_ACTION ITEM_.
Would you repeat the data below exactly, taking out the images?

_MATERIAL SUPPLIED_.
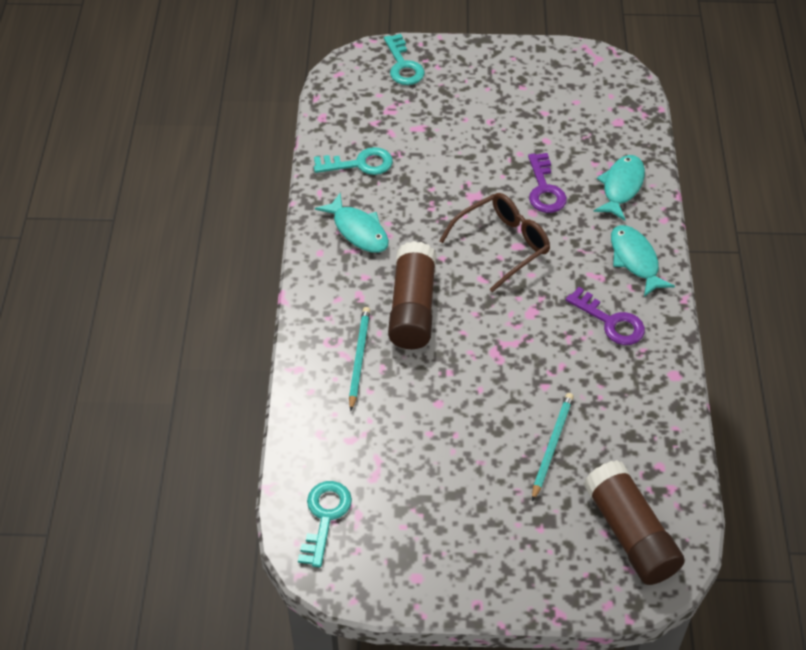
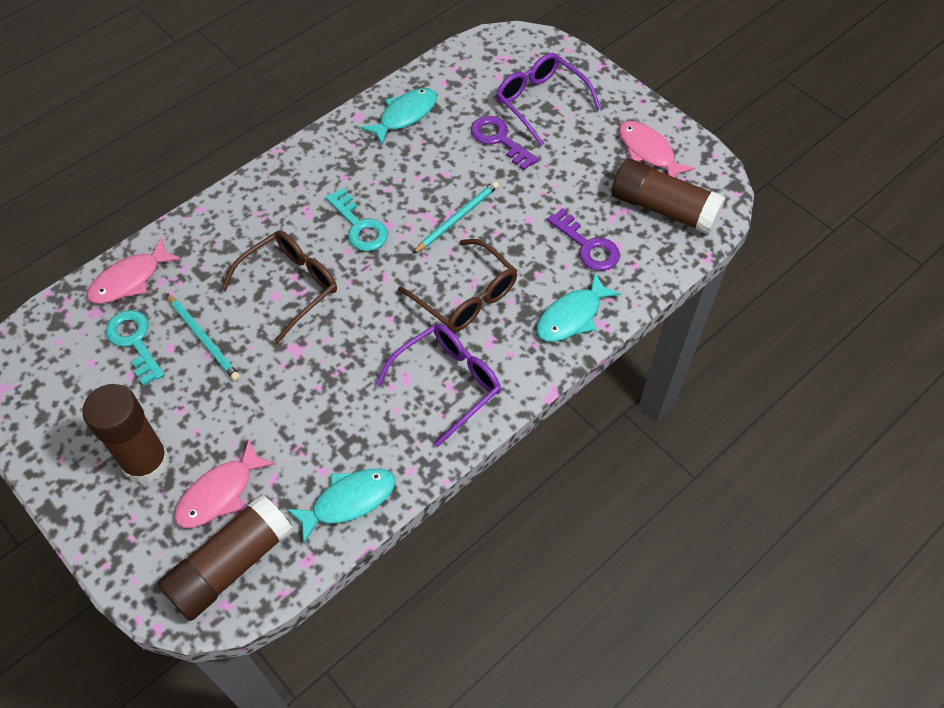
brown glasses: [439,193,550,293] = 1 -> [221,231,337,343] [398,239,517,332] = 2
brown glue stick: [388,241,436,349] [584,460,685,585] = 2 -> [82,384,169,484] [157,494,293,621] [612,158,726,235] = 3
pink fish: none = 0 -> [87,238,181,304] [174,440,275,528] [619,121,695,177] = 3
purple glasses: none = 0 -> [375,324,501,447] [496,53,601,146] = 2
turquoise key: [298,481,352,568] [314,147,393,175] [384,34,425,85] = 3 -> [106,310,165,386] [326,188,388,251] = 2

_WRITTEN SOLUTION_.
brown glasses: [439,193,550,293] = 1 -> [221,231,337,343] [398,239,517,332] = 2
brown glue stick: [388,241,436,349] [584,460,685,585] = 2 -> [82,384,169,484] [157,494,293,621] [612,158,726,235] = 3
pink fish: none = 0 -> [87,238,181,304] [174,440,275,528] [619,121,695,177] = 3
purple glasses: none = 0 -> [375,324,501,447] [496,53,601,146] = 2
turquoise key: [298,481,352,568] [314,147,393,175] [384,34,425,85] = 3 -> [106,310,165,386] [326,188,388,251] = 2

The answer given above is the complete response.